[Records from a data collection]
>>>

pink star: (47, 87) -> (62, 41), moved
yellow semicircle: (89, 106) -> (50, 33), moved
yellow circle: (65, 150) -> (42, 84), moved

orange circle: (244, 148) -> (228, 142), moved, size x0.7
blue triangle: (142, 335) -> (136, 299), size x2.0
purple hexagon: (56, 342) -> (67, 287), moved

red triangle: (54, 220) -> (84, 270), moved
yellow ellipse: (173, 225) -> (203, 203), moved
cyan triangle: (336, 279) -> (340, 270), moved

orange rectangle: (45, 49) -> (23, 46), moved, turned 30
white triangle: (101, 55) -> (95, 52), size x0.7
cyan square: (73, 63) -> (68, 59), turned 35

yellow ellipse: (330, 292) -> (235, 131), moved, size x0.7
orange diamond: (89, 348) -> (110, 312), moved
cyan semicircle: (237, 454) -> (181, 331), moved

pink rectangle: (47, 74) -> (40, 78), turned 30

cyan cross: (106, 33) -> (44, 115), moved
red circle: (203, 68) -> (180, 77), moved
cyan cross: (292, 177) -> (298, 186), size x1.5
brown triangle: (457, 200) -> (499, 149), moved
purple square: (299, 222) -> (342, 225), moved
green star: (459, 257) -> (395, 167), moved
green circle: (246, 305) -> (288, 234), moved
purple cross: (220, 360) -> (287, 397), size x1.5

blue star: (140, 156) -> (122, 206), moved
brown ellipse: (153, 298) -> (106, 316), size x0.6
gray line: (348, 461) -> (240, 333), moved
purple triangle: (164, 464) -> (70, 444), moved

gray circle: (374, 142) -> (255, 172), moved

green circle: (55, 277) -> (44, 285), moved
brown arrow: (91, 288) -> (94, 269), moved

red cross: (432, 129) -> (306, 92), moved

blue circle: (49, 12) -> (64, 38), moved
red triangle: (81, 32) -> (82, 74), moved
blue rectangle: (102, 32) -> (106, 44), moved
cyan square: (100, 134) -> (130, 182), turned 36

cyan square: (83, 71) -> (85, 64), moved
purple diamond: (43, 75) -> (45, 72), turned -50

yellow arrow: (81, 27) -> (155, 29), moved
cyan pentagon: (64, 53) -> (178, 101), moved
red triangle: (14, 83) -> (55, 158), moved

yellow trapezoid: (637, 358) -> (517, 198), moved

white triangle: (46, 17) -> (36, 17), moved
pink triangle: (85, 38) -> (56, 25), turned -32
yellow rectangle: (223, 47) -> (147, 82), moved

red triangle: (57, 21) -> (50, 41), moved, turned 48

<<<

## WORK REQUIRED
Beginning at the top of the entries above, output each line exactly, and end with the line in which "white triangle: (101, 55)" appears.

## RESPONSE TO THE TASK
pink star: (47, 87) -> (62, 41), moved
yellow semicircle: (89, 106) -> (50, 33), moved
yellow circle: (65, 150) -> (42, 84), moved

orange circle: (244, 148) -> (228, 142), moved, size x0.7
blue triangle: (142, 335) -> (136, 299), size x2.0
purple hexagon: (56, 342) -> (67, 287), moved

red triangle: (54, 220) -> (84, 270), moved
yellow ellipse: (173, 225) -> (203, 203), moved
cyan triangle: (336, 279) -> (340, 270), moved

orange rectangle: (45, 49) -> (23, 46), moved, turned 30
white triangle: (101, 55) -> (95, 52), size x0.7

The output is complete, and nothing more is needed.